## Your goal
From the records below, extract only the lines running from the line with "(317, 233) = (472, 225): none -> white carton" to the line with "camera: 65 degrees left, 15 degrees up", both lines included, reproducing them exactly.

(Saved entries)
^^^^^^^^

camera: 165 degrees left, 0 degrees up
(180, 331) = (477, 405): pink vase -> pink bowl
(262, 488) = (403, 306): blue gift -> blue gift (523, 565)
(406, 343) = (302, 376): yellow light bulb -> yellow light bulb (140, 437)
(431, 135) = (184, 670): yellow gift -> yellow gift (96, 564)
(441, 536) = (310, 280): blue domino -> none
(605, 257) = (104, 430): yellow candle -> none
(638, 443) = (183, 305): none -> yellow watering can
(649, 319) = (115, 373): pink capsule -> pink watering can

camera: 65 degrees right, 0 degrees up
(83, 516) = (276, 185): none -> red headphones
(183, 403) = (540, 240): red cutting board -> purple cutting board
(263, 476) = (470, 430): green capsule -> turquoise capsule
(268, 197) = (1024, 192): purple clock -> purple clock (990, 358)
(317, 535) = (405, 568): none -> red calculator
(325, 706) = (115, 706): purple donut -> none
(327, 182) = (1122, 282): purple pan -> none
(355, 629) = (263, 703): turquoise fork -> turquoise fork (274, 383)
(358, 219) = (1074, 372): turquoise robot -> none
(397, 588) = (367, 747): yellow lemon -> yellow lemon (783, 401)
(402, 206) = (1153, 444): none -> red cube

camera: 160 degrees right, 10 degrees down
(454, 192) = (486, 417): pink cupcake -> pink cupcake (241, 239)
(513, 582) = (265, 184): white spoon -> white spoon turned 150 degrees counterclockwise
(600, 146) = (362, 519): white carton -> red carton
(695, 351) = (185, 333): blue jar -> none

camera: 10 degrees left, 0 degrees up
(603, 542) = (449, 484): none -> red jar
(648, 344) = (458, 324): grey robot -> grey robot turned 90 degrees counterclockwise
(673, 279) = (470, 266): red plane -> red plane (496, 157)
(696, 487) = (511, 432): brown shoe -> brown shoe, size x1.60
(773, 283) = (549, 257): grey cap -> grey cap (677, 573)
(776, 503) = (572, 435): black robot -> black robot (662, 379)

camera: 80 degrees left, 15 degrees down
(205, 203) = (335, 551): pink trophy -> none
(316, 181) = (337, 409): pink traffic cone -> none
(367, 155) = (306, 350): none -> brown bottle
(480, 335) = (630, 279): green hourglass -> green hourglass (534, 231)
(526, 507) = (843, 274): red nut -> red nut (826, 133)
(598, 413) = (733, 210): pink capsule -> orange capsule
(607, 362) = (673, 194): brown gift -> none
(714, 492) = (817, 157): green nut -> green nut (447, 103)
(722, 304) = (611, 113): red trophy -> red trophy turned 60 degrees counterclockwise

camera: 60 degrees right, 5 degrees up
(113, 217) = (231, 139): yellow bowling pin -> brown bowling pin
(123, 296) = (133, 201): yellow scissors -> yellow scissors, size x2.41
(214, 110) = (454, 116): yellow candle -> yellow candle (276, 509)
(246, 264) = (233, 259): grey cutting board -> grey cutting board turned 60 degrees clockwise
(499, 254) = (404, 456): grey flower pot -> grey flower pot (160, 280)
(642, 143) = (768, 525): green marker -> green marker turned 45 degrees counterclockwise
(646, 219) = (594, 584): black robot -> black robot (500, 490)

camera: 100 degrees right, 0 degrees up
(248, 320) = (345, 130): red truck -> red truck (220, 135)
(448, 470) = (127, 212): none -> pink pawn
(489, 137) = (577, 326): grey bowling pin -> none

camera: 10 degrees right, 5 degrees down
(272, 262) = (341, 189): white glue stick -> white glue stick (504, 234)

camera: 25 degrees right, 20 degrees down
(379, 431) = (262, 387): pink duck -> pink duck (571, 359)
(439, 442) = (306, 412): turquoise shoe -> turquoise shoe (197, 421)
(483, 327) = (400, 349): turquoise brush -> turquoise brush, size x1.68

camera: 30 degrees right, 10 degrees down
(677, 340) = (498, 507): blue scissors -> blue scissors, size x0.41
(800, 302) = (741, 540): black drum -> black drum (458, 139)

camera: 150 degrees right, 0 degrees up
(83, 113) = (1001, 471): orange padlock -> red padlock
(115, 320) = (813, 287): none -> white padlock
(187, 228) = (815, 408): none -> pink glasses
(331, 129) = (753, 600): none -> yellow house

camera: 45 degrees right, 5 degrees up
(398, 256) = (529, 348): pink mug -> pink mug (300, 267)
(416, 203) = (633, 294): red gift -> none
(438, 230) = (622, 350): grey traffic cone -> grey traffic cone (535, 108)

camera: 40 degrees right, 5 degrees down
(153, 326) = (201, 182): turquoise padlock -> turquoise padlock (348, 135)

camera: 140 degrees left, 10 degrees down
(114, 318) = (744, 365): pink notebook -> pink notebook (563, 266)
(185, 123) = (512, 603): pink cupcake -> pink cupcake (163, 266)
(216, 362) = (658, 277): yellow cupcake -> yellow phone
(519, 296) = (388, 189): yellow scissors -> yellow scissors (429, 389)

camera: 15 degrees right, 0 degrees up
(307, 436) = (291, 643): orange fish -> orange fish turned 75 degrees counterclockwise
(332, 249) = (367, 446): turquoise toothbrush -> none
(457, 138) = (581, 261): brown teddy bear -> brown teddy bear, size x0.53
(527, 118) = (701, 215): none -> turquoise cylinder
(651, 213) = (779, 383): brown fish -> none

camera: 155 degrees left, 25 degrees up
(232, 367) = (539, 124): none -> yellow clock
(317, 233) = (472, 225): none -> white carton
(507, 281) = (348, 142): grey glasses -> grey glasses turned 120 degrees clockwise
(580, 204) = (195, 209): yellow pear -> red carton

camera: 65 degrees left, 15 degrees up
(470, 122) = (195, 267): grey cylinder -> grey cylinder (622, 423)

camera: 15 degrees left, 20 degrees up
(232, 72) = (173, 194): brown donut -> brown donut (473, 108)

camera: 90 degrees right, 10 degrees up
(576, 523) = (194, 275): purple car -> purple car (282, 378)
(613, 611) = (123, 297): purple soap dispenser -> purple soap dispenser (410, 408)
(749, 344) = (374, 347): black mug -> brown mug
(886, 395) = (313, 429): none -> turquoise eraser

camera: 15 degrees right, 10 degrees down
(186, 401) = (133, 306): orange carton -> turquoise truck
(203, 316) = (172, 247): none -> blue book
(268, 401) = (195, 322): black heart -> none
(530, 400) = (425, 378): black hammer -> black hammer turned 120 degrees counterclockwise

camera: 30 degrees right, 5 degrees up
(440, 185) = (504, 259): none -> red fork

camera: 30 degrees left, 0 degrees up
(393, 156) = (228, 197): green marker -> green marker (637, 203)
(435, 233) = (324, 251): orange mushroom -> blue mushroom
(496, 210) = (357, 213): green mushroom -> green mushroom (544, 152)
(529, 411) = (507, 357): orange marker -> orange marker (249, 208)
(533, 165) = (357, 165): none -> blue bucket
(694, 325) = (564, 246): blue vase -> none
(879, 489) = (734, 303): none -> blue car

^^^^^^^^

## Finished task
(317, 233) = (472, 225): none -> white carton
(507, 281) = (348, 142): grey glasses -> grey glasses turned 120 degrees clockwise
(580, 204) = (195, 209): yellow pear -> red carton

camera: 65 degrees left, 15 degrees up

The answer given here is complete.